Collected data entries
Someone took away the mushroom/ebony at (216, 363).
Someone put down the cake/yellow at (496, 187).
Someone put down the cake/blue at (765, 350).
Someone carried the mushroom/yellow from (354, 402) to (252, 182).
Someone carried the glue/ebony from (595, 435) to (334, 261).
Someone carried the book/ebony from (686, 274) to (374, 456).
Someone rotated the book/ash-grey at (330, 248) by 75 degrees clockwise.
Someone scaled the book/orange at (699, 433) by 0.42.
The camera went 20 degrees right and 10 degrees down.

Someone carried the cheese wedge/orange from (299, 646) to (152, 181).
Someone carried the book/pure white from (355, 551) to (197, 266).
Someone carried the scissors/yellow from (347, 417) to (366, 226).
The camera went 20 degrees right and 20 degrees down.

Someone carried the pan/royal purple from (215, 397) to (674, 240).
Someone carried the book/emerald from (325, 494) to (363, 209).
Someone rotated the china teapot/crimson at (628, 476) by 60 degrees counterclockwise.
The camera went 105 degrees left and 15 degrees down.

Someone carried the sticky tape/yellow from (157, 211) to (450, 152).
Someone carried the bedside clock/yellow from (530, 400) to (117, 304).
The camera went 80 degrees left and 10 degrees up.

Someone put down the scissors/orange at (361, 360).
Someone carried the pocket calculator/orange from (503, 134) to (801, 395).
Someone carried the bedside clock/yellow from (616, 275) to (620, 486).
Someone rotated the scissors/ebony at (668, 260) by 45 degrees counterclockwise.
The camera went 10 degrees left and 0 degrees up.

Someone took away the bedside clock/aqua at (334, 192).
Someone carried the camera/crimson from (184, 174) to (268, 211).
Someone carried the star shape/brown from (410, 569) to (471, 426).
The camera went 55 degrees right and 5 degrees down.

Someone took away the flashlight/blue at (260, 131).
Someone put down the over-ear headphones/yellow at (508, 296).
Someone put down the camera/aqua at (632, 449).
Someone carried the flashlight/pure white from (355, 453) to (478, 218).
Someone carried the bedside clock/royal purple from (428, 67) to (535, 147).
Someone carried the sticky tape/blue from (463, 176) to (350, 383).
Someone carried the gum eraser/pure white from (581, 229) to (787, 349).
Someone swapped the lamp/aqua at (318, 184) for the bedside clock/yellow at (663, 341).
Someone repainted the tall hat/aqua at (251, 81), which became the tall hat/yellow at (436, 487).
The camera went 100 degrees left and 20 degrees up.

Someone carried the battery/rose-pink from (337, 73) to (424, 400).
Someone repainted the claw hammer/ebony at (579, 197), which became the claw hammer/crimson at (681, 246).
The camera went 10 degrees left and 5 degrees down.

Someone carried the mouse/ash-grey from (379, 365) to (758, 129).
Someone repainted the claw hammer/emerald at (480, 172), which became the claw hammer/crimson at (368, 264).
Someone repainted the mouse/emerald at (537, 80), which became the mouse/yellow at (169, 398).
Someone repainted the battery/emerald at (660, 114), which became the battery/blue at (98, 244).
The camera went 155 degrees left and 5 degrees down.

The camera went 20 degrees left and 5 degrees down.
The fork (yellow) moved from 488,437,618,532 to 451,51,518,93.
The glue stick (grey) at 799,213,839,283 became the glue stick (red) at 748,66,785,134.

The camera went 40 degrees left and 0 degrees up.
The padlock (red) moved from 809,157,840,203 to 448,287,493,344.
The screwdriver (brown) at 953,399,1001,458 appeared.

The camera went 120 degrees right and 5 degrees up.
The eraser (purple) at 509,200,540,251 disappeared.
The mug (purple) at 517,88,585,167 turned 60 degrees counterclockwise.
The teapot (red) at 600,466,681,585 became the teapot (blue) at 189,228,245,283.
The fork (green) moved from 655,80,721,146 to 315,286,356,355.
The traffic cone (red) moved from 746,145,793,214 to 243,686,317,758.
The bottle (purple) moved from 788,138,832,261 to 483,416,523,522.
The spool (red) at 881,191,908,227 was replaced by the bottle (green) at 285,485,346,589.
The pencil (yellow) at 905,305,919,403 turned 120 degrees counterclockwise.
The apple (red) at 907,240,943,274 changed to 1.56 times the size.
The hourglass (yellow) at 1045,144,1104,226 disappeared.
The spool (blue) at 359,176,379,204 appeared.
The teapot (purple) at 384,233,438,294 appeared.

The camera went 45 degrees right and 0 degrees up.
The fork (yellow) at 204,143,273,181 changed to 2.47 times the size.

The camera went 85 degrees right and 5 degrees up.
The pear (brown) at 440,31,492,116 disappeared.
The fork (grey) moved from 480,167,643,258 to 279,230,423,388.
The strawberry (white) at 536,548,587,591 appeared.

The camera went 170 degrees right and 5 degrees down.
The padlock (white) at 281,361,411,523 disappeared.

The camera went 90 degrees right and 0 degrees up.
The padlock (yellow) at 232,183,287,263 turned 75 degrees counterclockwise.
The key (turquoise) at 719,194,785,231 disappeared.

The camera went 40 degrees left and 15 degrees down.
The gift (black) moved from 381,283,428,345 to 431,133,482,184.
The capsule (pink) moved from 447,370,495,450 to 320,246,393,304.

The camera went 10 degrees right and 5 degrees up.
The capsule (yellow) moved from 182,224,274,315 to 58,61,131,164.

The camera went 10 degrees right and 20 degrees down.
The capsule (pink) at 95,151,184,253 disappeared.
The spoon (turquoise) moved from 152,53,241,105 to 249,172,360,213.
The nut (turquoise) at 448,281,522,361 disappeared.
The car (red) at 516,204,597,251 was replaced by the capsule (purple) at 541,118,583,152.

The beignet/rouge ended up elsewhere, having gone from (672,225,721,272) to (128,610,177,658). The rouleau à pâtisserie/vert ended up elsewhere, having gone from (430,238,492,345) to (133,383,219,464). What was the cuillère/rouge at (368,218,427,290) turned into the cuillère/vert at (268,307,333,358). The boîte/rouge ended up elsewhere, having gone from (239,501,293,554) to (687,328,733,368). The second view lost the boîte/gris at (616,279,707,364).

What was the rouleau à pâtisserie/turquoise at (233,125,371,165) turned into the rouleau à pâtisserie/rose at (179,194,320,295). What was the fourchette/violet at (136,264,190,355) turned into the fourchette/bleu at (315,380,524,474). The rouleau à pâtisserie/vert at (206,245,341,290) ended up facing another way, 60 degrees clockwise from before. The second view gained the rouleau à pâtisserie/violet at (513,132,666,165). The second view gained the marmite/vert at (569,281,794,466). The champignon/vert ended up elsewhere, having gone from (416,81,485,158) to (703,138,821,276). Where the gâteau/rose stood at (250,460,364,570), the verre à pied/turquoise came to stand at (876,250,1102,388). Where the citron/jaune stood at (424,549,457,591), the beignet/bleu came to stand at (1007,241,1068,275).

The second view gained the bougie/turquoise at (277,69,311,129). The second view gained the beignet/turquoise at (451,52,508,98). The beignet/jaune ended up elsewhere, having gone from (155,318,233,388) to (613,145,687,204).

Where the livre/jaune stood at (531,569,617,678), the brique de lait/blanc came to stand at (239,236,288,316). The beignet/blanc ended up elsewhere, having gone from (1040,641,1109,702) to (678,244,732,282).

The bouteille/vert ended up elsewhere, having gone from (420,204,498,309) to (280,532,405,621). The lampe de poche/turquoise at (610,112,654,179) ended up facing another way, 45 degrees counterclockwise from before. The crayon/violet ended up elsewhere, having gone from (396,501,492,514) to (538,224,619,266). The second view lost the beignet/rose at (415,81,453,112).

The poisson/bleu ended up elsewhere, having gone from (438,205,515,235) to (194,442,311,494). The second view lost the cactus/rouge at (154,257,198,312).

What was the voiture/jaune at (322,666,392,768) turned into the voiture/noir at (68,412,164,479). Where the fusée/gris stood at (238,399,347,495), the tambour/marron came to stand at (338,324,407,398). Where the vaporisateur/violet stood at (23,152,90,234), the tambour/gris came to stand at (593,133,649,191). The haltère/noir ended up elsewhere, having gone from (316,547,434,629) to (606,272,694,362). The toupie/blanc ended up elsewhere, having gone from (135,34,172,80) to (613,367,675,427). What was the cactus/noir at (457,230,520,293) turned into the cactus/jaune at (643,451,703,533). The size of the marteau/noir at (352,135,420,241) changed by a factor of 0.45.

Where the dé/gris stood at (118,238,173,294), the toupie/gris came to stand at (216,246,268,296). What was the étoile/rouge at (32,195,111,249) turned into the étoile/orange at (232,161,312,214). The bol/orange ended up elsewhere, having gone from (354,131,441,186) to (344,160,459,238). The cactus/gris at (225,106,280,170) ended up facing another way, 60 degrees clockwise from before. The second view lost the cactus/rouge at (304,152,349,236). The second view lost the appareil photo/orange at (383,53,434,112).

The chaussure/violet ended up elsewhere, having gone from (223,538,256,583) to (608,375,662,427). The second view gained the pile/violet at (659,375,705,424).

= What you should do =
Copy the lines of the data above exactly as written, beginning with the line containing "Someone put down the cake/blue at (765, 350)." and ending with the line containing "Someone scaled the", and leave out all other lines.

= Written answer =
Someone put down the cake/blue at (765, 350).
Someone carried the mushroom/yellow from (354, 402) to (252, 182).
Someone carried the glue/ebony from (595, 435) to (334, 261).
Someone carried the book/ebony from (686, 274) to (374, 456).
Someone rotated the book/ash-grey at (330, 248) by 75 degrees clockwise.
Someone scaled the book/orange at (699, 433) by 0.42.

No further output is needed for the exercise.